§ MATERIAL PROVIDED
• • • • • • •

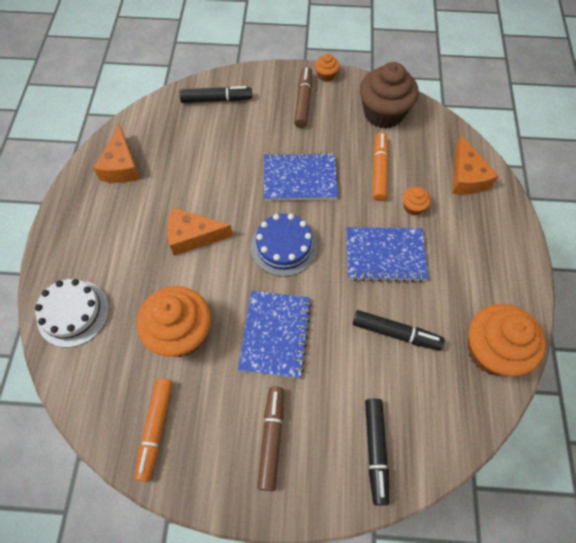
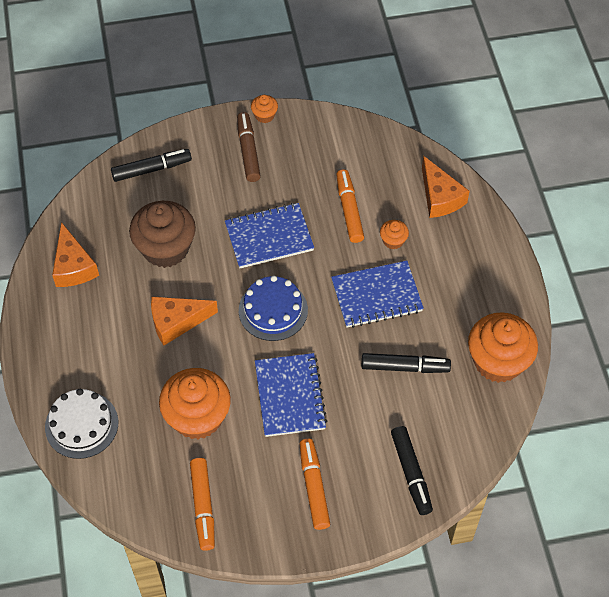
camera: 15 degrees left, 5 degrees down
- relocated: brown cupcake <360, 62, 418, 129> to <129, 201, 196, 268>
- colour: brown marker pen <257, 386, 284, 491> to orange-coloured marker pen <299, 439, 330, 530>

• • • • • • •

In full and without any pictures, print the listing above exactly.

camera: 15 degrees left, 5 degrees down
- relocated: brown cupcake <360, 62, 418, 129> to <129, 201, 196, 268>
- colour: brown marker pen <257, 386, 284, 491> to orange-coloured marker pen <299, 439, 330, 530>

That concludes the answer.